>>>

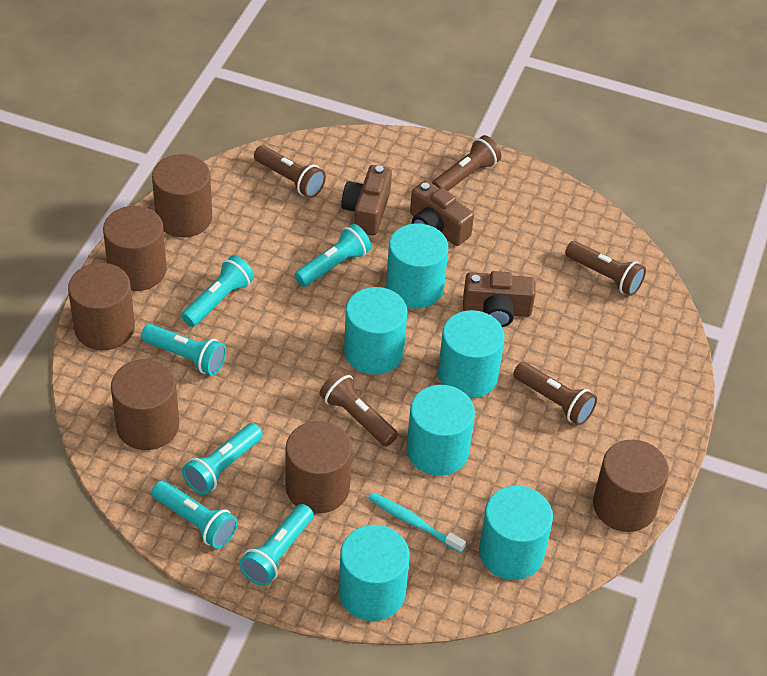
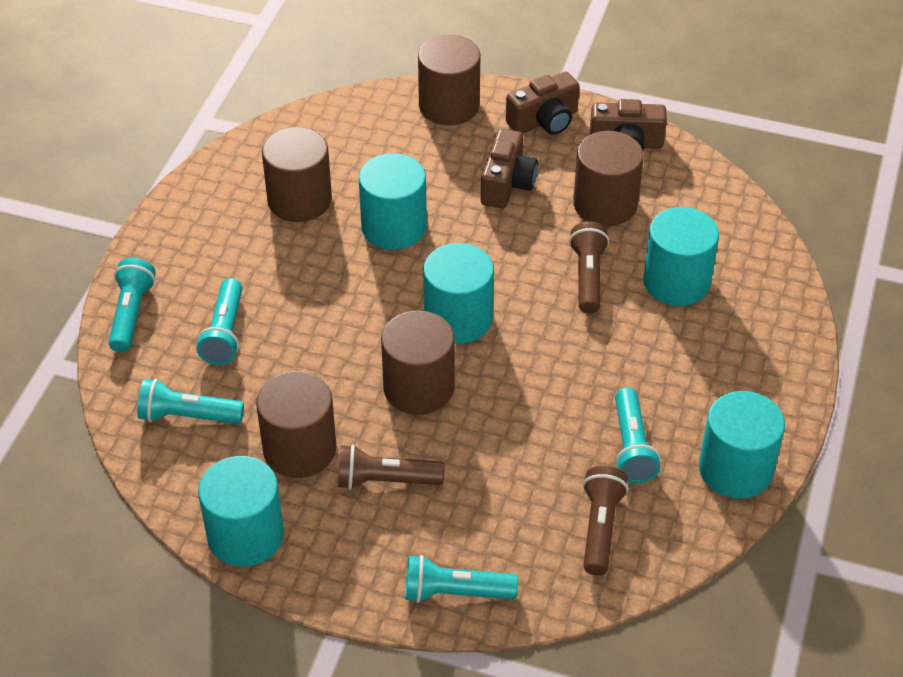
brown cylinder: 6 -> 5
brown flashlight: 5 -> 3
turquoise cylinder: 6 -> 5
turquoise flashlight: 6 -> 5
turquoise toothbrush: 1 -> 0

<<<

● **TASK**:
The data shown above must be printed again exactly, with no images included.

● **RESPONSE BOX**:
brown cylinder: 6 -> 5
brown flashlight: 5 -> 3
turquoise cylinder: 6 -> 5
turquoise flashlight: 6 -> 5
turquoise toothbrush: 1 -> 0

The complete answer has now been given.